● **Exercise**:
Where does the word "arrow" occur in the entries below? Copy every line that has it.

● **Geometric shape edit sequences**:
----
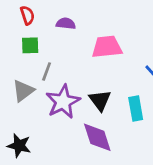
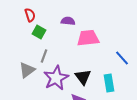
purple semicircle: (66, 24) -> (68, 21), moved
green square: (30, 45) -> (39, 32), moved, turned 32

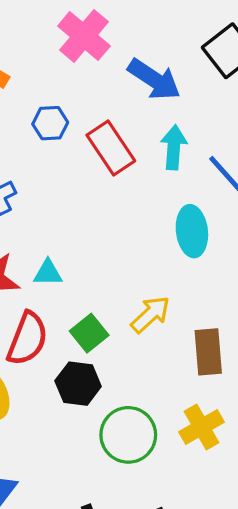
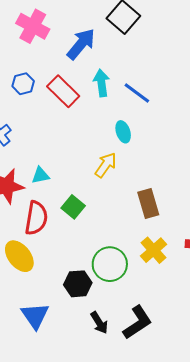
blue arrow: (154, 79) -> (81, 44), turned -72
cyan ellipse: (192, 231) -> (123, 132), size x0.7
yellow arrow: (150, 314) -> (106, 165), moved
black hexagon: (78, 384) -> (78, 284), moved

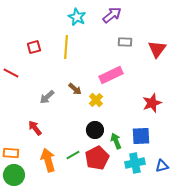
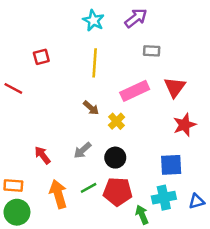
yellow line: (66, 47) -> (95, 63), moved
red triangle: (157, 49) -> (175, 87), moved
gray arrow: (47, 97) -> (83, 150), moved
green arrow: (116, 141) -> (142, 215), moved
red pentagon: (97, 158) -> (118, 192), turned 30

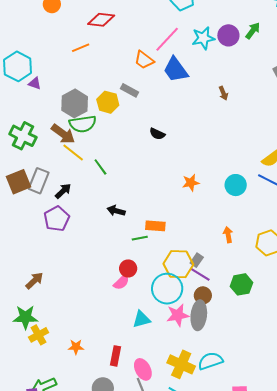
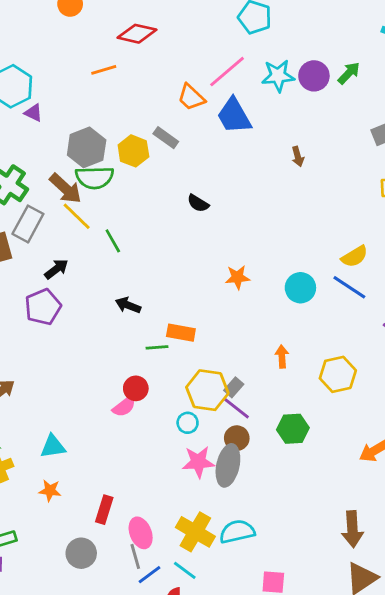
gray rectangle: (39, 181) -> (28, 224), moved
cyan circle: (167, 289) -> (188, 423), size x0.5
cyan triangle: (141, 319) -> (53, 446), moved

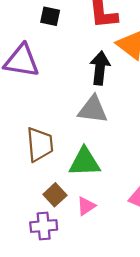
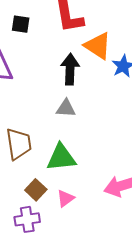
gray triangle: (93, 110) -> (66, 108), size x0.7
----
● **Expected output**:
blue arrow: (154, 79) -> (81, 44), turned -72
yellow arrow: (150, 314) -> (106, 165), moved
gray arrow: (47, 97) -> (83, 150), moved
green arrow: (116, 141) -> (142, 215), moved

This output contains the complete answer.